> What the task asks
Rewrite the listing below, substituting "marked" for every occurrence of "highlighted" and leaving all other text unchanged. Omit the pictures from your output.

(Entries drawn from a collection)
++++

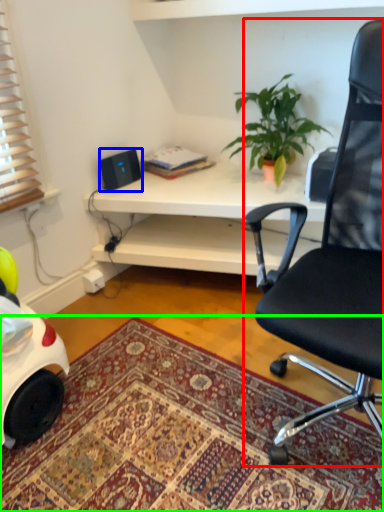
Question: Which is nearer to the chair (highlighted by a red box)? speaker (highlighted by a blue box) or mat (highlighted by a green box).

Choices:
 (A) speaker
 (B) mat

Answer: (B)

++++

> Answer
Question: Which is nearer to the chair (marked by a red box)? speaker (marked by a blue box) or mat (marked by a green box).

Choices:
 (A) speaker
 (B) mat

Answer: (B)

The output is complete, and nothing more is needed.